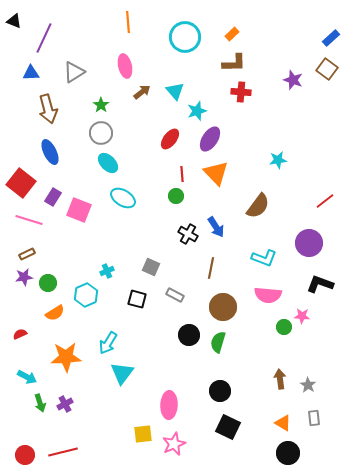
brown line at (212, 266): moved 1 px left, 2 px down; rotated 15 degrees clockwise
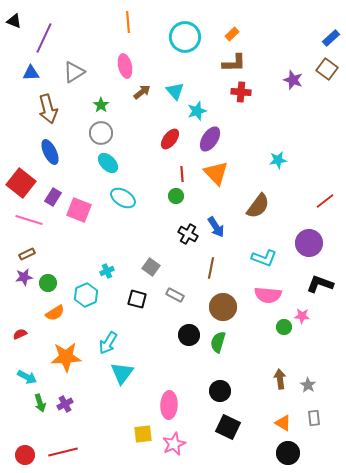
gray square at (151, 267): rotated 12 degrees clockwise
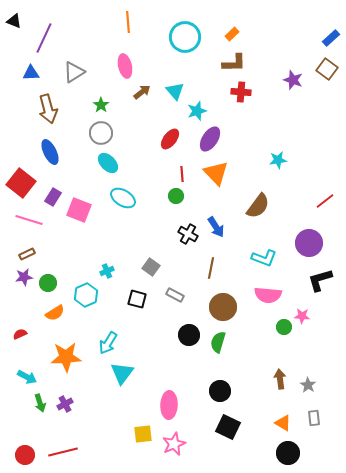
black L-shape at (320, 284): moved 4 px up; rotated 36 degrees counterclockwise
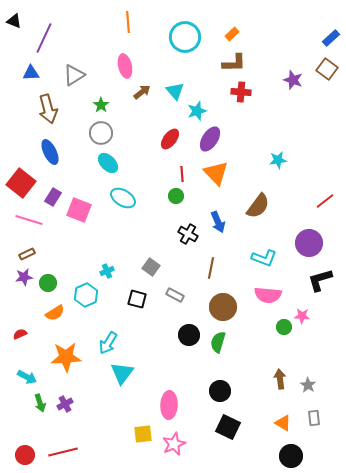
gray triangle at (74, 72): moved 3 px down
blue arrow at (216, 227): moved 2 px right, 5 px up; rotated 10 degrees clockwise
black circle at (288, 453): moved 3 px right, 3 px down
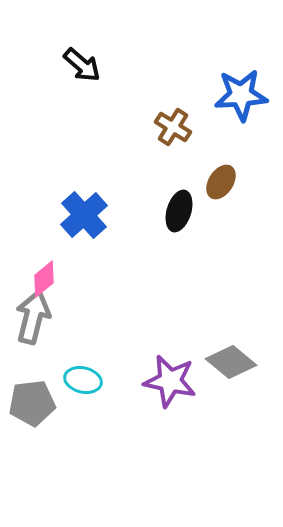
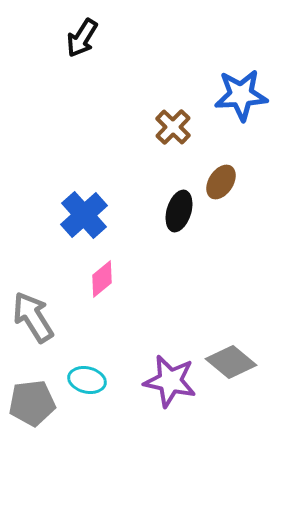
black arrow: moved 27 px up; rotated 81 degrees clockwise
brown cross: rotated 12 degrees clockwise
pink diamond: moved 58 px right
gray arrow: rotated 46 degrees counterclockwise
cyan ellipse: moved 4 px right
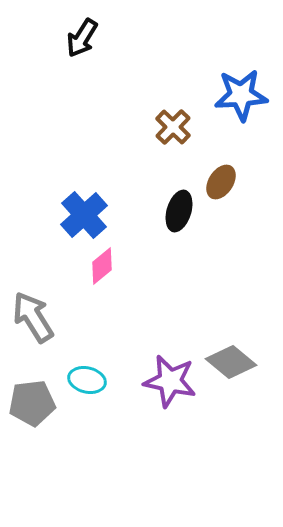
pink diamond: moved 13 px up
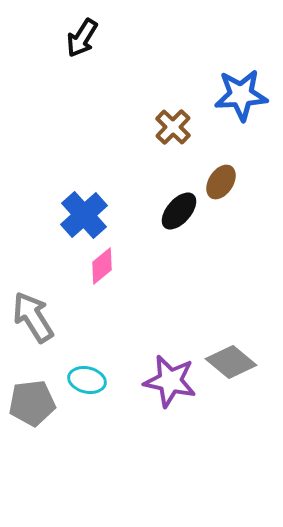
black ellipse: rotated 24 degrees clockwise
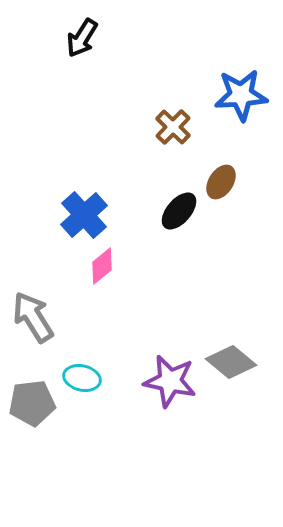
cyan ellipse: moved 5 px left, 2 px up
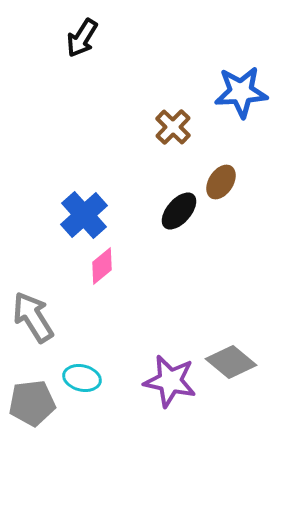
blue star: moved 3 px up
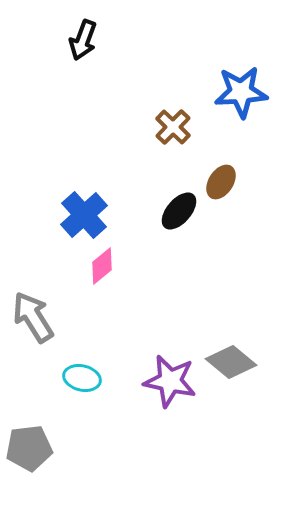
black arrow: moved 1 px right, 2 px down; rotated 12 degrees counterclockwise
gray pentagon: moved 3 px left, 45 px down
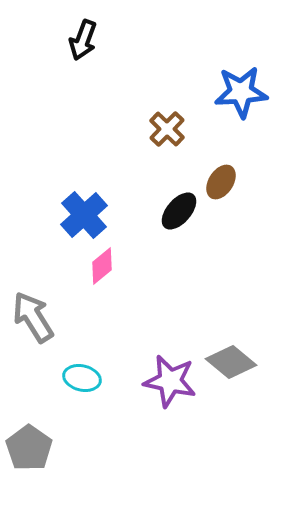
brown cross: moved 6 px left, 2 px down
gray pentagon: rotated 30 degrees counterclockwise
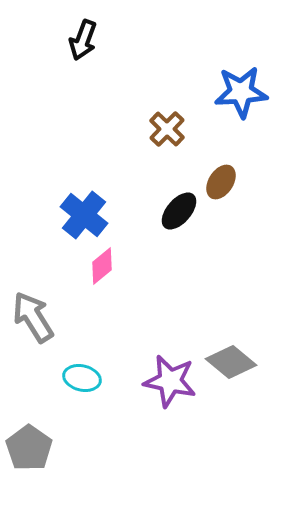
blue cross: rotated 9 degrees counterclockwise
========
[DO THIS]:
Copy out the lines of the material starting with the one containing "cyan ellipse: moved 5 px left, 2 px up" and continuing through the end of the material, without the pictures.

[PROBLEM SOLUTION]:
cyan ellipse: moved 5 px left, 2 px up
blue star: moved 3 px up
black arrow: moved 1 px right, 2 px down; rotated 12 degrees counterclockwise
gray pentagon: moved 3 px left, 45 px down
brown cross: moved 6 px left, 2 px down
gray pentagon: rotated 30 degrees counterclockwise
blue cross: rotated 9 degrees counterclockwise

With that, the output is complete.